## Requirement
Exactly as they appear, reproduce the lines from the one holding "orange brick D2:E4" through the last line of the material below.

|---|

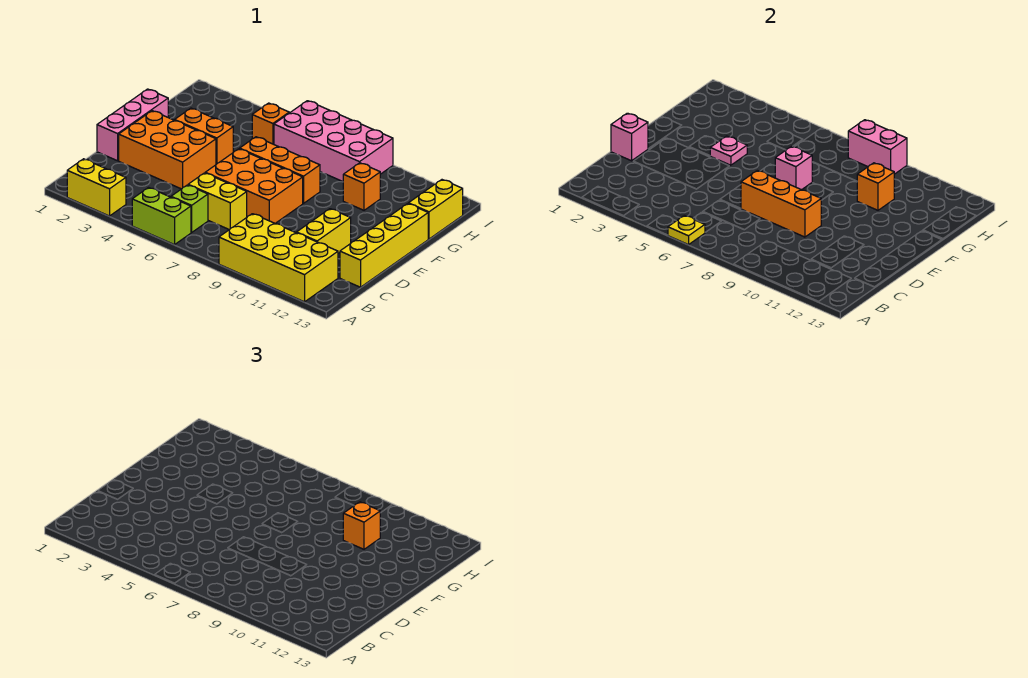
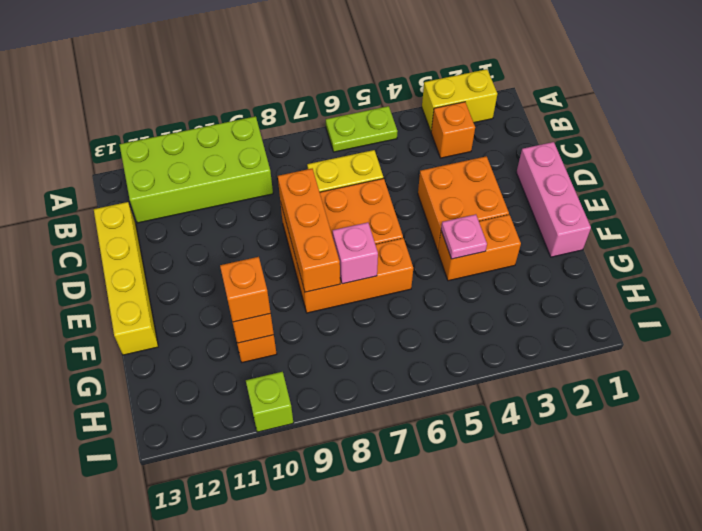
lime brick A5:A6 level 1 -> lime plate A5:A6 level 1
yellow plate A6 level 2 -> none
yellow brick A9:B12 level 1 -> lime brick A9:B12 level 1
lime brick B6 level 1 -> lime brick I10 level 1
yellow brick C11:D11 level 1 -> none
pink brick D1 level 2 -> none
orange brick D2:E4 level 1 -> orange brick D3:E4 level 1
orange brick D7:D9 level 2 -> orange brick D8:F8 level 2
yellow brick G13:H13 level 1 -> none
orange brick H5 level 1 -> orange brick B3 level 1
pink brick H6:I9 level 1 -> none
pink brick I8:I9 level 2 -> none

|---|

## Answer
orange brick D2:E4 level 1 -> orange brick D3:E4 level 1
orange brick D7:D9 level 2 -> orange brick D8:F8 level 2
yellow brick G13:H13 level 1 -> none
orange brick H5 level 1 -> orange brick B3 level 1
pink brick H6:I9 level 1 -> none
pink brick I8:I9 level 2 -> none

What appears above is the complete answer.